===== GIVEN INFORMATION =====

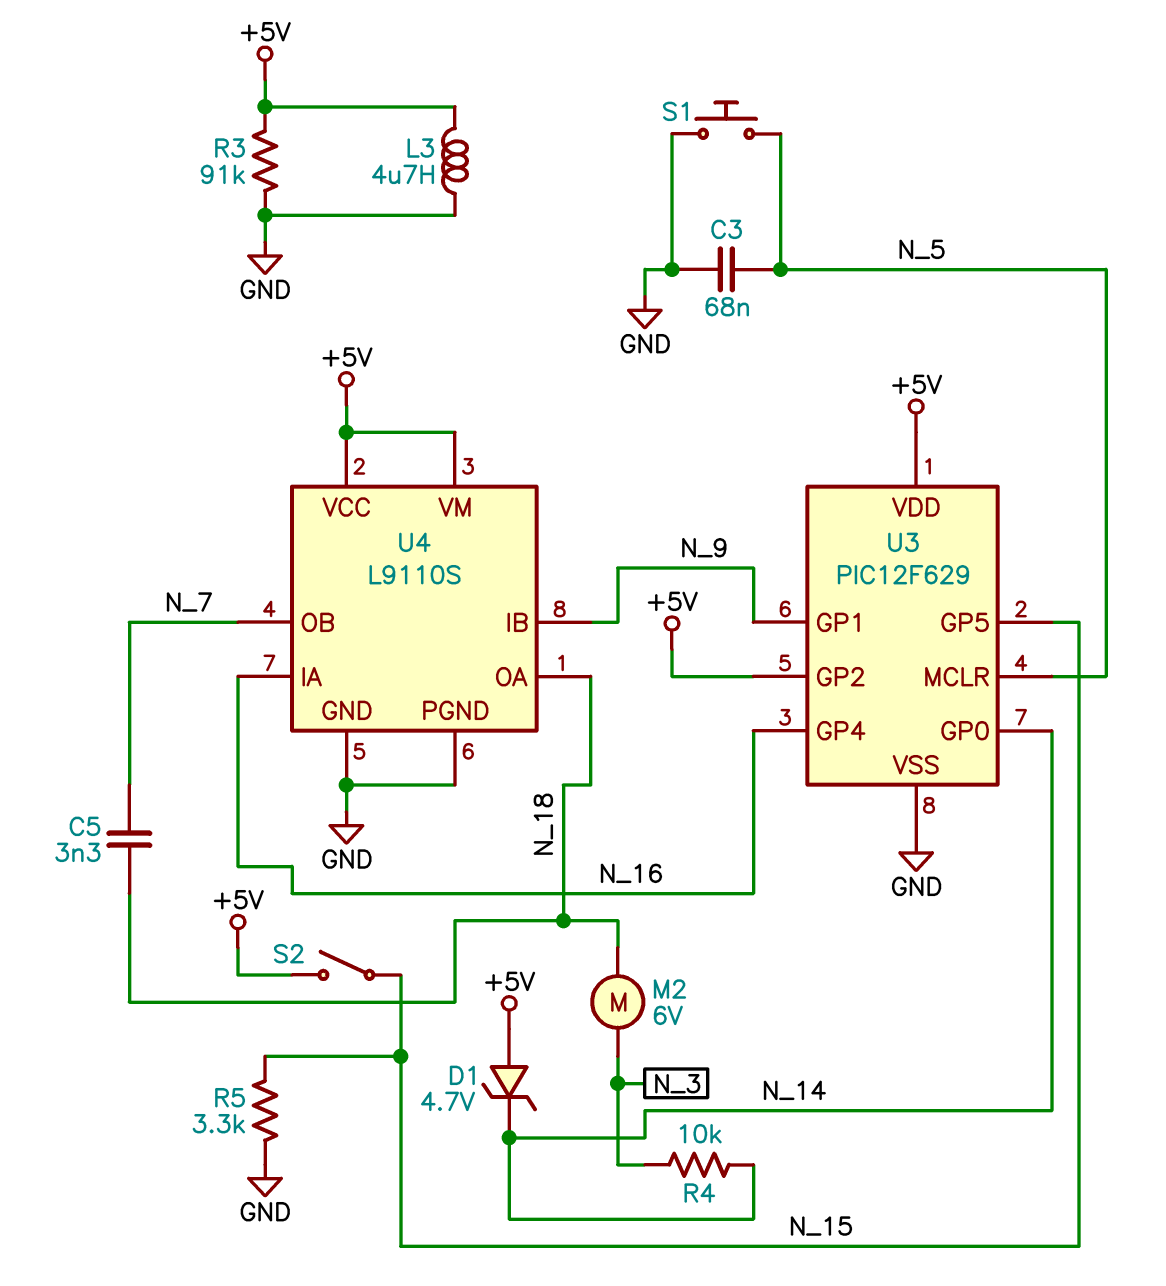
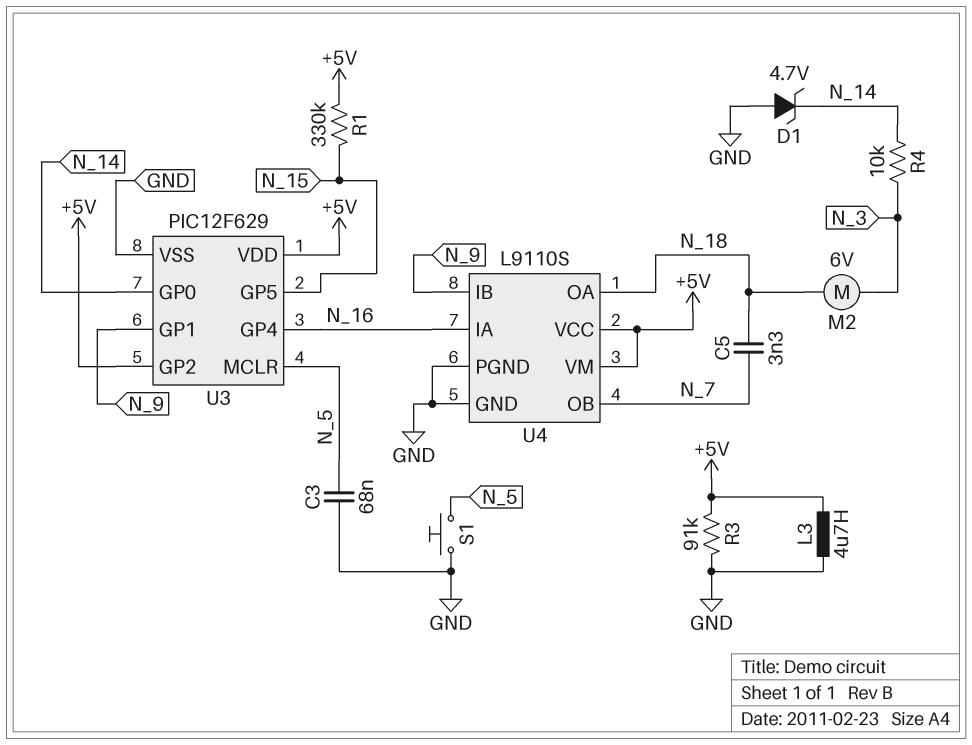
D1: zener 4.7V (A +5V, K N_14) -> zener 4.7V (A GND, K N_14)
R1: none -> 330k (+5V, N_15)
R5: 3.3k (GND, N_15) -> none
S2: switch (+5V, N_15) -> none

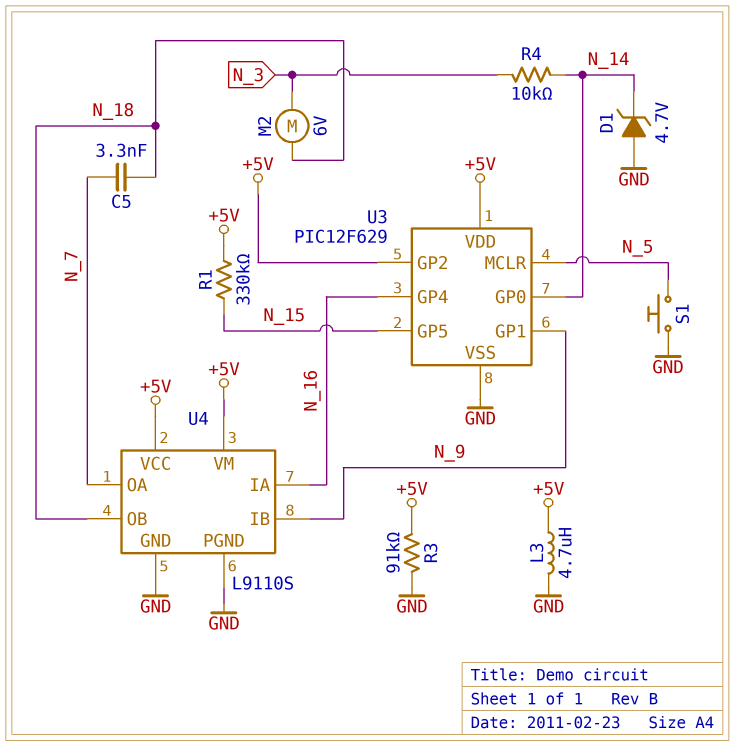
C3: 68nF (GND, N_5) -> none
U4 pin OA: N_18 -> N_7
U4 pin OB: N_7 -> N_18

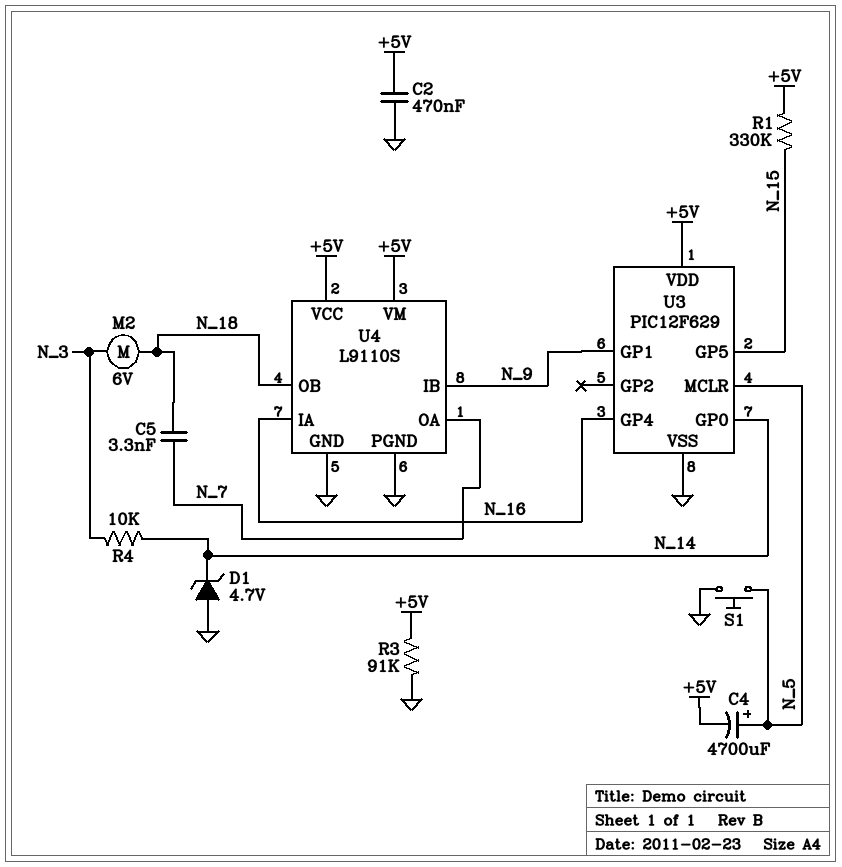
C2: none -> 470nF (+5V, GND)
C4: none -> 4700uF (plus N_5, minus +5V)
L3: 4.7uH (+5V, GND) -> none
U3 pin GP2: +5V -> none

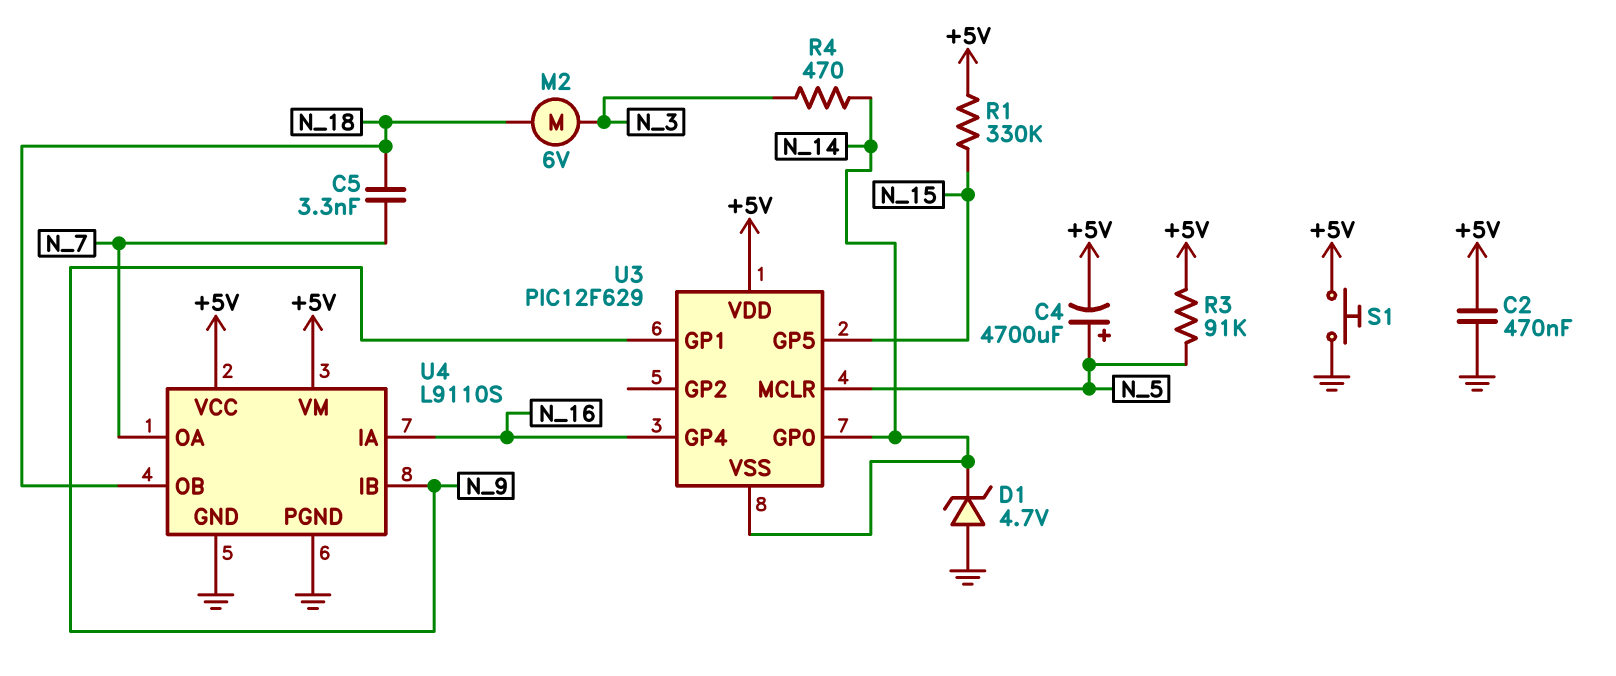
R3: 91k (+5V, GND) -> 91k (+5V, N_5)
R4: 10k (N_3, N_14) -> 470 (N_3, N_14)
S1: button (GND, N_5) -> button (+5V, GND)
U3 pin VSS: GND -> N_14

=====

*WORK TO COMPLETE:*
Retype nothing except the lines from the first line of the listing above through the line with "R3: 91k (+5V, GND) -> 91k (+5V, N_5)", exactly as they stand, and no pictures.

*EXERCISE RESULT:*
D1: zener 4.7V (A +5V, K N_14) -> zener 4.7V (A GND, K N_14)
R1: none -> 330k (+5V, N_15)
R5: 3.3k (GND, N_15) -> none
S2: switch (+5V, N_15) -> none

C3: 68nF (GND, N_5) -> none
U4 pin OA: N_18 -> N_7
U4 pin OB: N_7 -> N_18

C2: none -> 470nF (+5V, GND)
C4: none -> 4700uF (plus N_5, minus +5V)
L3: 4.7uH (+5V, GND) -> none
U3 pin GP2: +5V -> none

R3: 91k (+5V, GND) -> 91k (+5V, N_5)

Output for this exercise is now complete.